* _Work required_: Set down exactly, from the records below, the line with "gift (brown) [626" through the line with "- → mouse (grey) [346 358]", and nothing else.

===============

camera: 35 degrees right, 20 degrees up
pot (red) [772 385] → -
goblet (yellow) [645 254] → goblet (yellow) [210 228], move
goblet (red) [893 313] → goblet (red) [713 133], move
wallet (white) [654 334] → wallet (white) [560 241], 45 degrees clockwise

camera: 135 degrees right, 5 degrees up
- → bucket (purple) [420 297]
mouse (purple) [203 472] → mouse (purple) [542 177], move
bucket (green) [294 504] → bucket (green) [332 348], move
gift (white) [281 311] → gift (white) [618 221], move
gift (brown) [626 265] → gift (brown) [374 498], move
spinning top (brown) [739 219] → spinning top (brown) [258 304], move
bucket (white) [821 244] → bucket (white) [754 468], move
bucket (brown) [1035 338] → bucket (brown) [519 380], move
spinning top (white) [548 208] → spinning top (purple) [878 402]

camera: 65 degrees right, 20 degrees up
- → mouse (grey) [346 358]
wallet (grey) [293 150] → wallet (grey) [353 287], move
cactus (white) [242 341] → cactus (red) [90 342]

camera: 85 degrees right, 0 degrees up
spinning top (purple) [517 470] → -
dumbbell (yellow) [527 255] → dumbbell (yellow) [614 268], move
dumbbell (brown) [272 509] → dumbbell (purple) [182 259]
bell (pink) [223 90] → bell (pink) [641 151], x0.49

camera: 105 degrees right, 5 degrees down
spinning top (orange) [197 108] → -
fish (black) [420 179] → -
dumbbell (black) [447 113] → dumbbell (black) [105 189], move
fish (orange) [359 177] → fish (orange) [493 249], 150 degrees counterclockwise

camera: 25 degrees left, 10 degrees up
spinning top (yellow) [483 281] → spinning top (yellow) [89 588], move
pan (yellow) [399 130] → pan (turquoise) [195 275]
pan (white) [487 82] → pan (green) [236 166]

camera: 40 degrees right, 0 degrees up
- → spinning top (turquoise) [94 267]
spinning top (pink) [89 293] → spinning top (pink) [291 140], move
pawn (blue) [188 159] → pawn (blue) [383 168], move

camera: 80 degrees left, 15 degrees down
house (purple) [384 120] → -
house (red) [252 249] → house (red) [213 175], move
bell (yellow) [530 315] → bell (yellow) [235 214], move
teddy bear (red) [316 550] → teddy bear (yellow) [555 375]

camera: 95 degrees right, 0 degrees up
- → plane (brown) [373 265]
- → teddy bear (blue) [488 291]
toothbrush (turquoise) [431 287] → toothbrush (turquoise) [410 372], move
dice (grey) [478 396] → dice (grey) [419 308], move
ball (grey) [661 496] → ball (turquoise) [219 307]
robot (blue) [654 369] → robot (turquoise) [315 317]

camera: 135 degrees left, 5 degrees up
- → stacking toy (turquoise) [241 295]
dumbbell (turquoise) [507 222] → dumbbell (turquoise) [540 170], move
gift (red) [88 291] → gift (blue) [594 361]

===============

* _Final answer_:
gift (brown) [626 265] → gift (brown) [374 498], move
spinning top (brown) [739 219] → spinning top (brown) [258 304], move
bucket (white) [821 244] → bucket (white) [754 468], move
bucket (brown) [1035 338] → bucket (brown) [519 380], move
spinning top (white) [548 208] → spinning top (purple) [878 402]

camera: 65 degrees right, 20 degrees up
- → mouse (grey) [346 358]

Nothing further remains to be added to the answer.